Repeat each entry word for word. Leave any images out of the copy.

— Object matching data —
◇ ◇ ◇ ◇ ◇

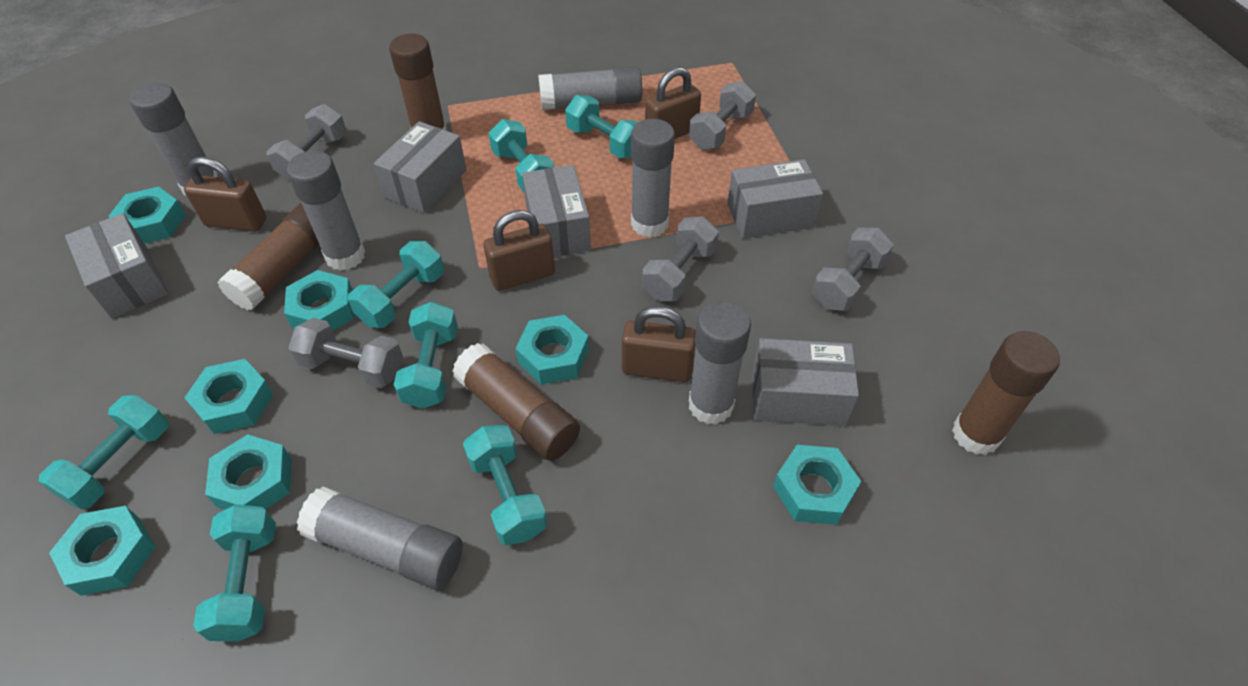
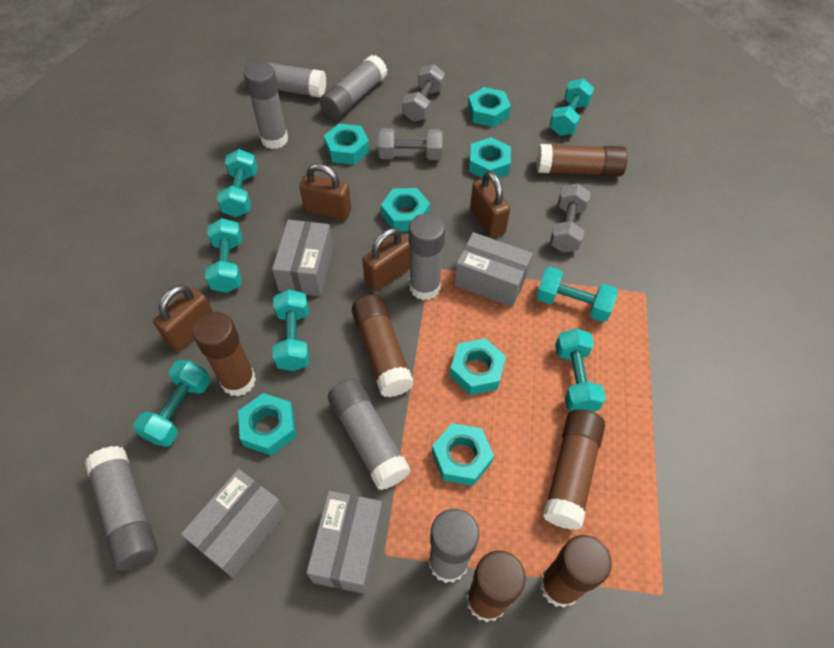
brown glue stick: 4 -> 6
grey box: 5 -> 4
grey dumbbell: 5 -> 3
grey glue stick: 6 -> 7

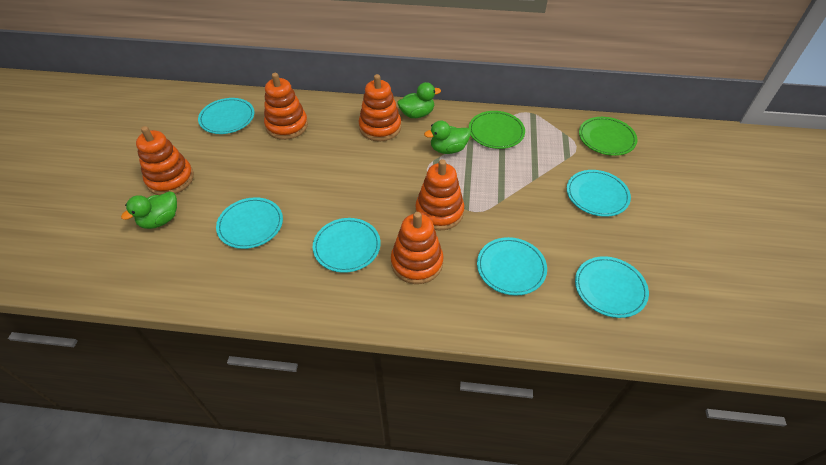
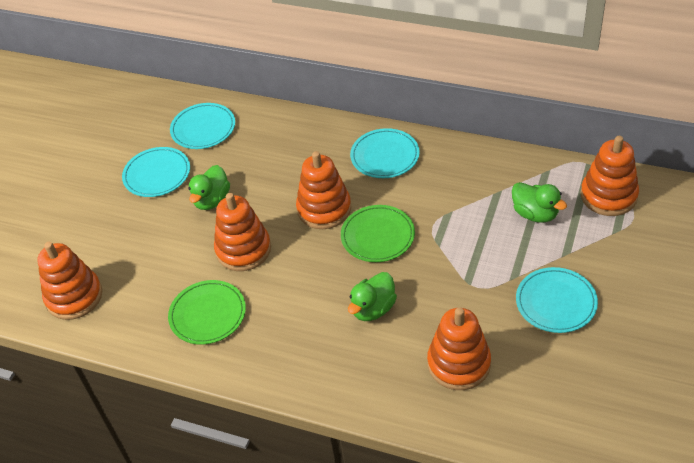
turquoise plate: 6 -> 4

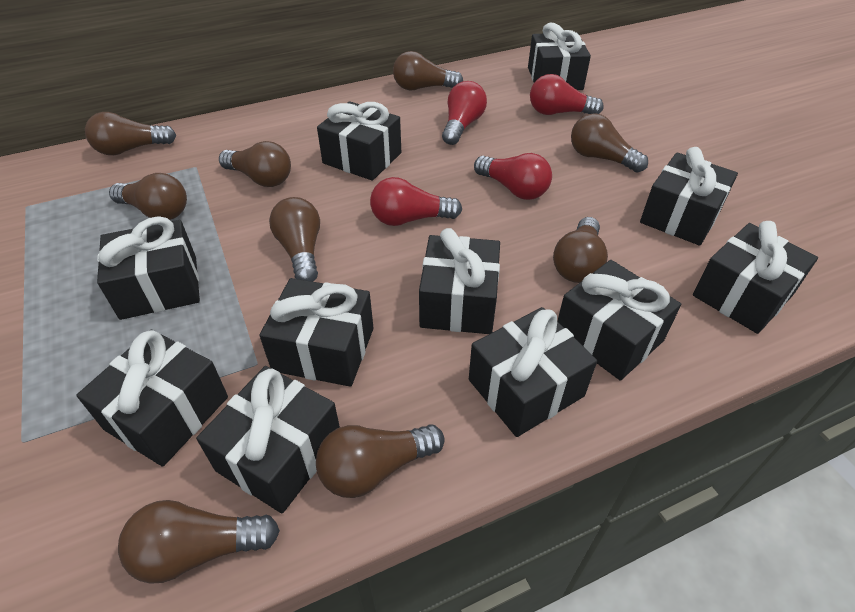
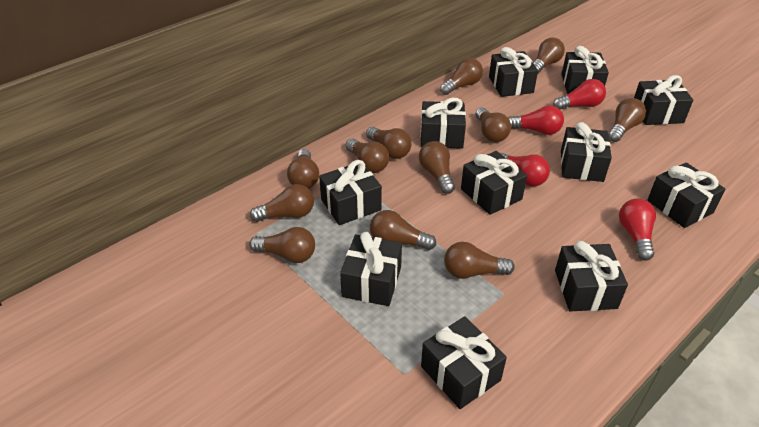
brown light bulb: 9 -> 12

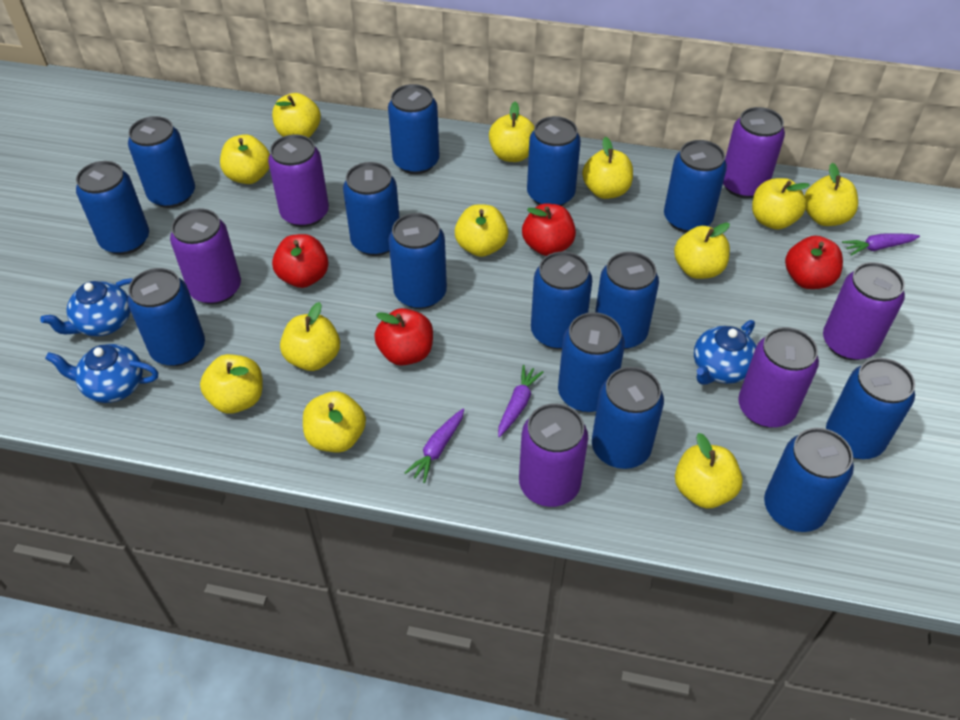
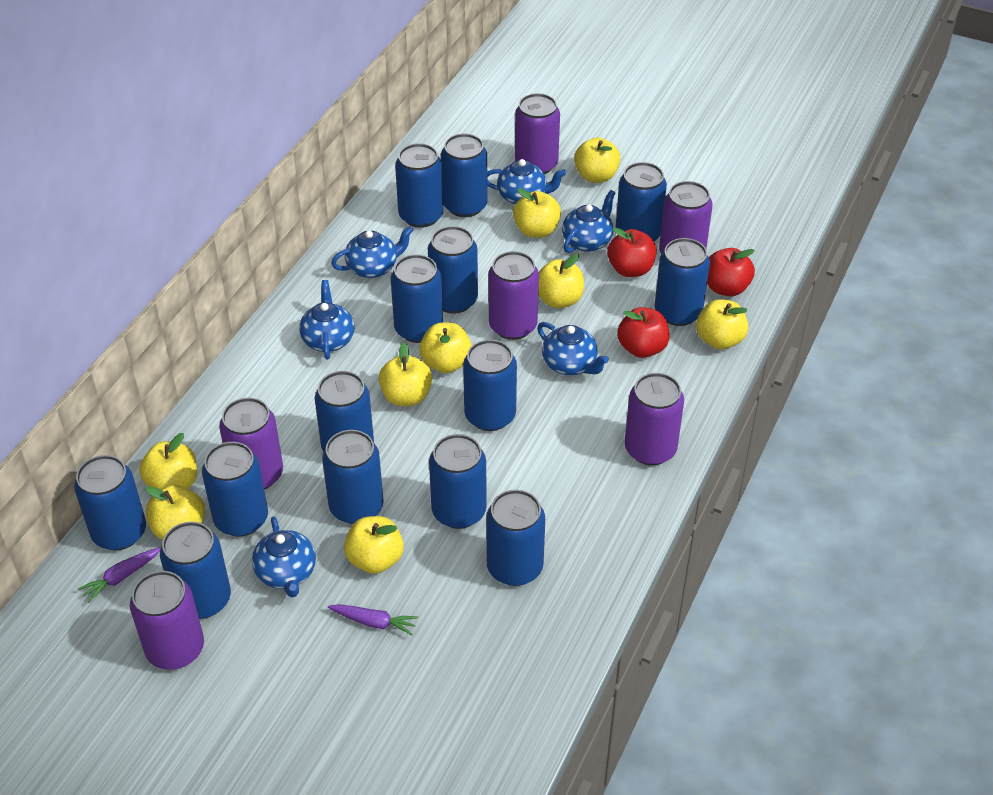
blue teapot: 3 -> 6
purple carrot: 3 -> 2
red apple: 4 -> 3
yellow apple: 12 -> 9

◇ ◇ ◇ ◇ ◇

— Completed task —
brown glue stick: 4 -> 6
grey box: 5 -> 4
grey dumbbell: 5 -> 3
grey glue stick: 6 -> 7

turquoise plate: 6 -> 4

brown light bulb: 9 -> 12

blue teapot: 3 -> 6
purple carrot: 3 -> 2
red apple: 4 -> 3
yellow apple: 12 -> 9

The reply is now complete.